Problem to work on
All of the data is to be printed exactly, though the images must be left off.

Structured diff data

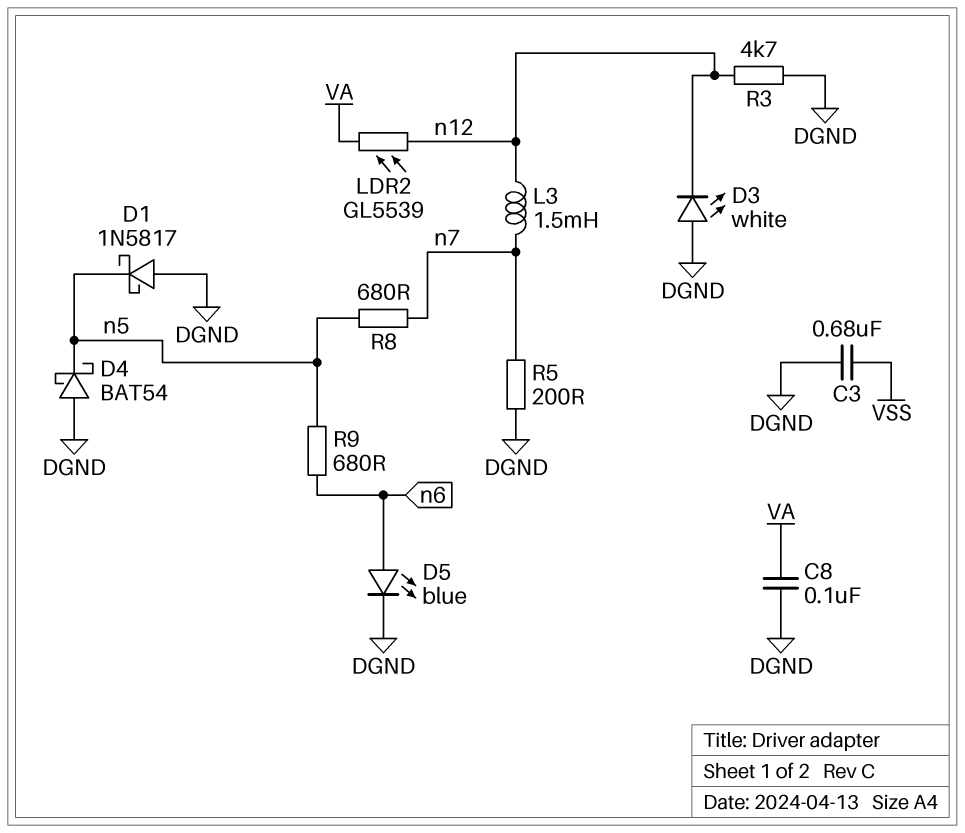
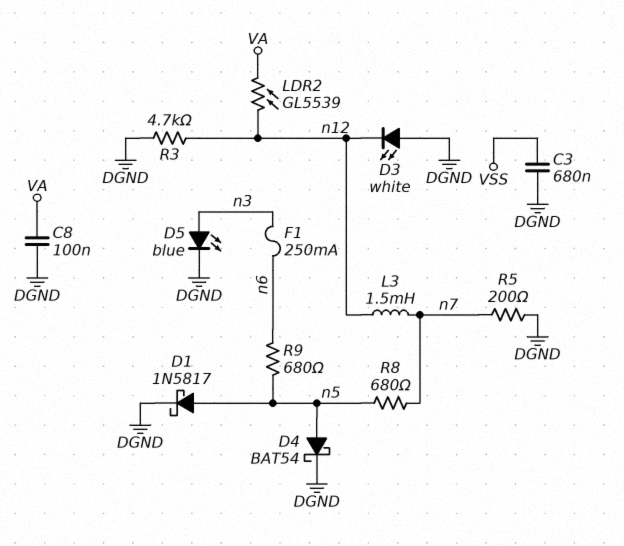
D1: schottky 1N5817 (A DGND, K n5) -> schottky 1N5817 (A n5, K DGND)
D4: schottky BAT54 (A DGND, K n5) -> schottky BAT54 (A n5, K DGND)
D5: LED blue (A n6, K DGND) -> LED blue (A n3, K DGND)
F1: none -> 250mA (n3, n6)

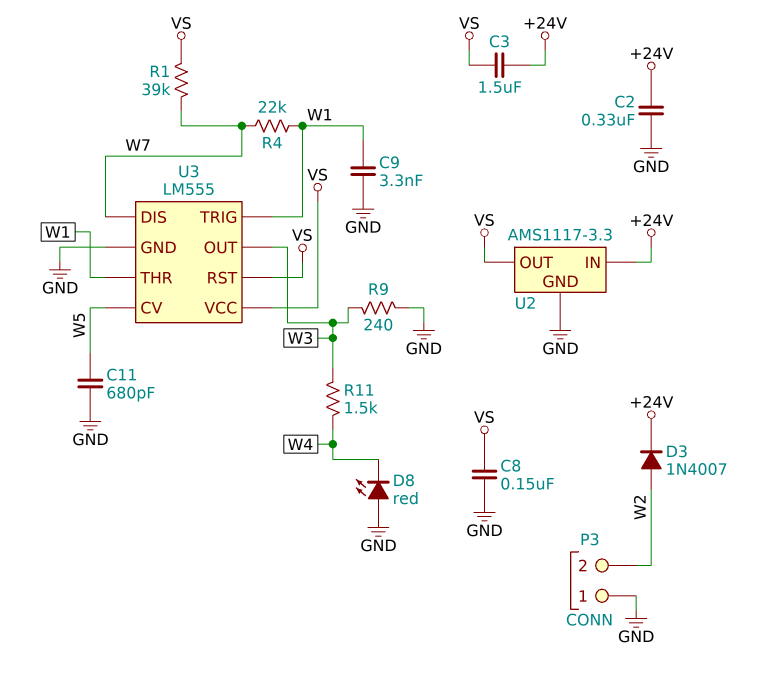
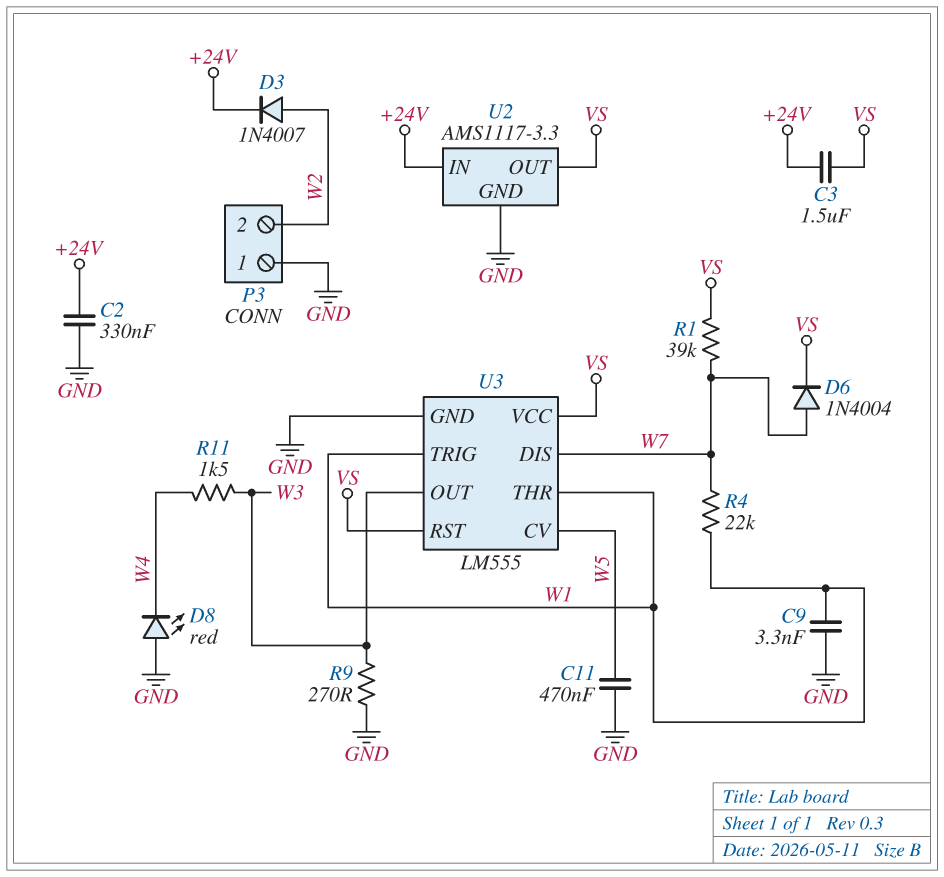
C8: 150nF (GND, VS) -> none
C11: 680pF (GND, W5) -> 470nF (GND, W5)
D6: none -> diode 1N4004 (A W7, K VS)
R9: 240 (GND, W3) -> 270 (GND, W3)

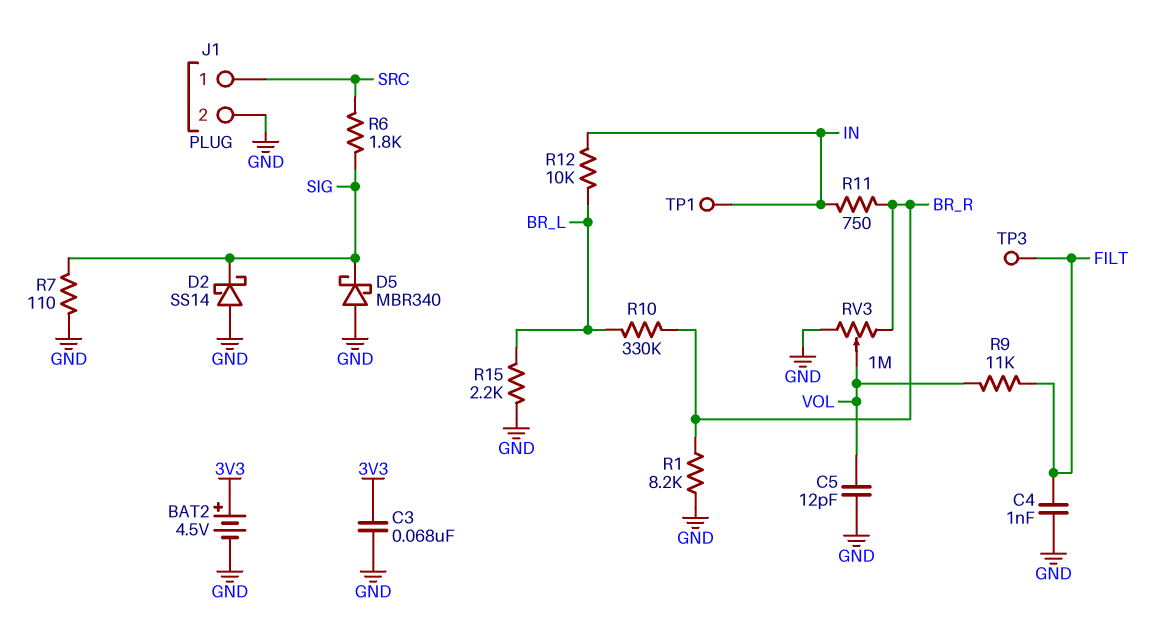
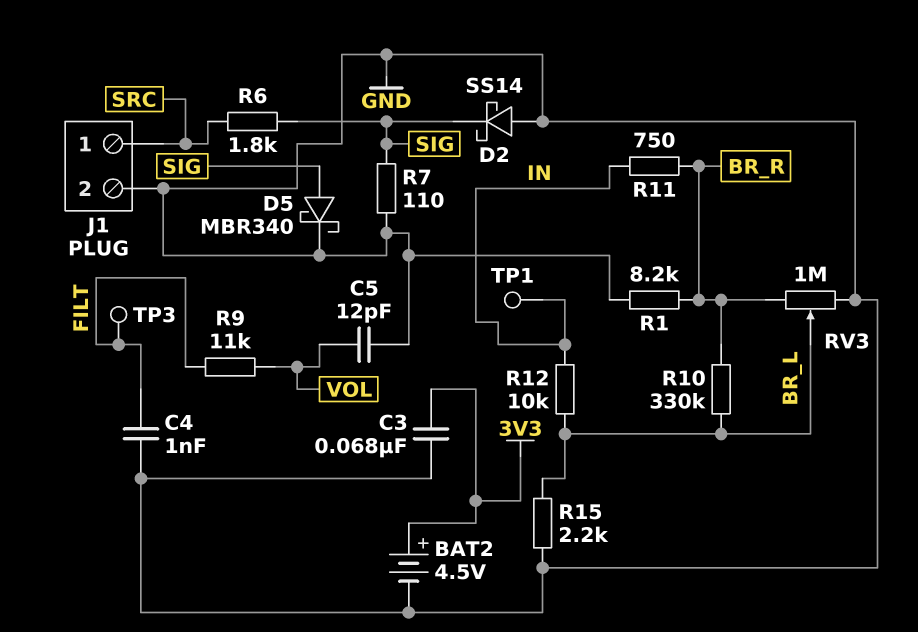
D5: schottky MBR340 (A GND, K SIG) -> schottky MBR340 (A SIG, K GND)
RV3: 1M (BR_R, GND, wiper VOL) -> 1M (BR_R, GND, wiper BR_L)

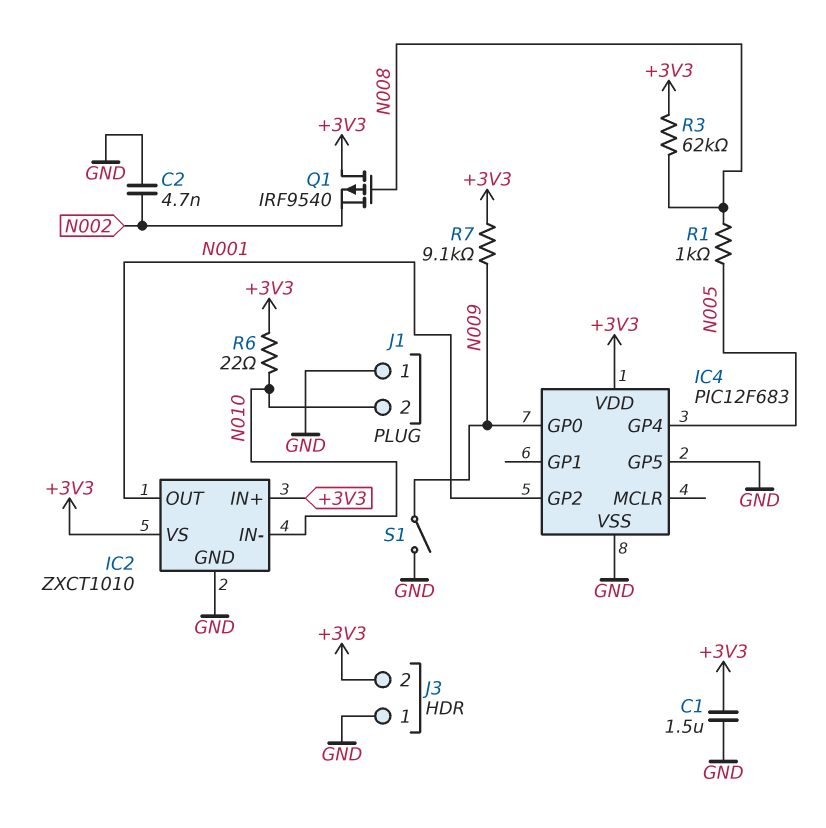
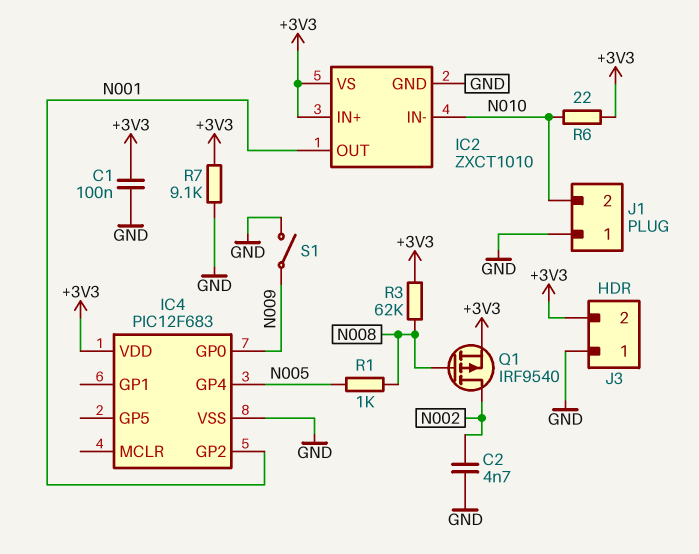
C1: 1.5uF (+3V3, GND) -> 100nF (+3V3, GND)
IC4 pin GP5: GND -> none
Q1: PMOS IRF9540 (G N008, D +3V3, S N002) -> PMOS IRF9540 (G N008, D N002, S +3V3)
R7: 9.1k (+3V3, N009) -> 9.1k (+3V3, GND)

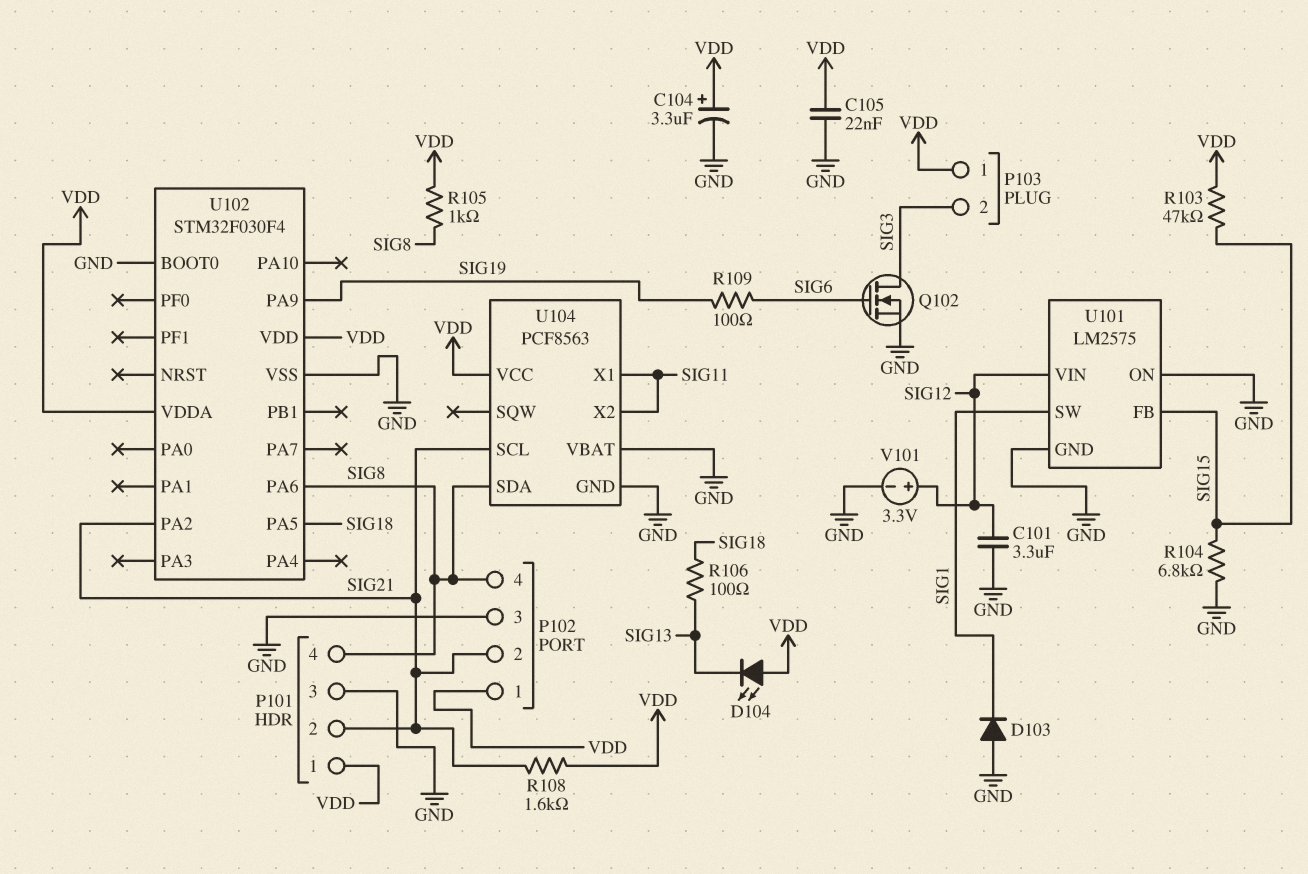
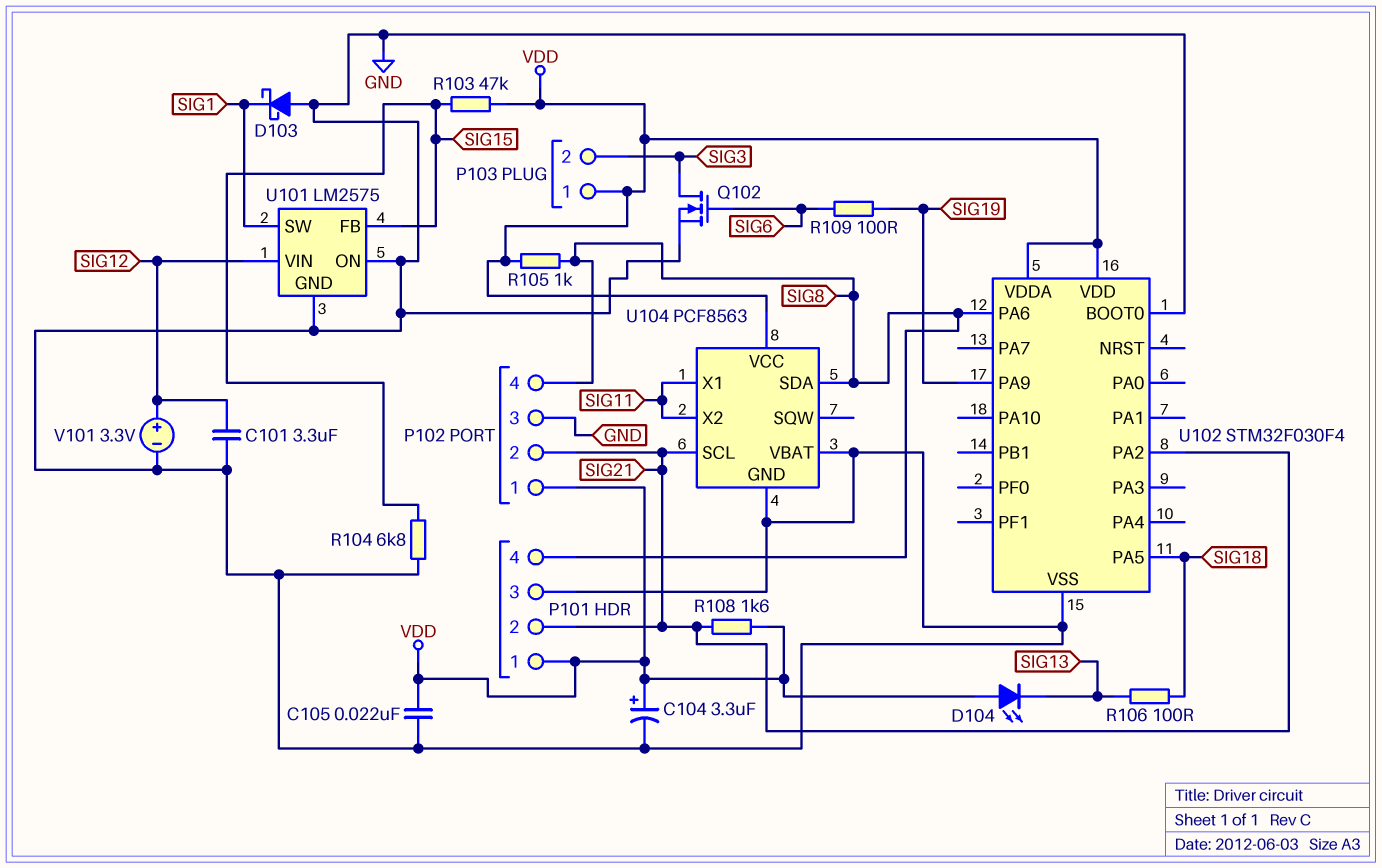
D103: diode (A GND, K SIG1) -> schottky (A GND, K SIG1)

Response below
D1: schottky 1N5817 (A DGND, K n5) -> schottky 1N5817 (A n5, K DGND)
D4: schottky BAT54 (A DGND, K n5) -> schottky BAT54 (A n5, K DGND)
D5: LED blue (A n6, K DGND) -> LED blue (A n3, K DGND)
F1: none -> 250mA (n3, n6)

C8: 150nF (GND, VS) -> none
C11: 680pF (GND, W5) -> 470nF (GND, W5)
D6: none -> diode 1N4004 (A W7, K VS)
R9: 240 (GND, W3) -> 270 (GND, W3)

D5: schottky MBR340 (A GND, K SIG) -> schottky MBR340 (A SIG, K GND)
RV3: 1M (BR_R, GND, wiper VOL) -> 1M (BR_R, GND, wiper BR_L)

C1: 1.5uF (+3V3, GND) -> 100nF (+3V3, GND)
IC4 pin GP5: GND -> none
Q1: PMOS IRF9540 (G N008, D +3V3, S N002) -> PMOS IRF9540 (G N008, D N002, S +3V3)
R7: 9.1k (+3V3, N009) -> 9.1k (+3V3, GND)

D103: diode (A GND, K SIG1) -> schottky (A GND, K SIG1)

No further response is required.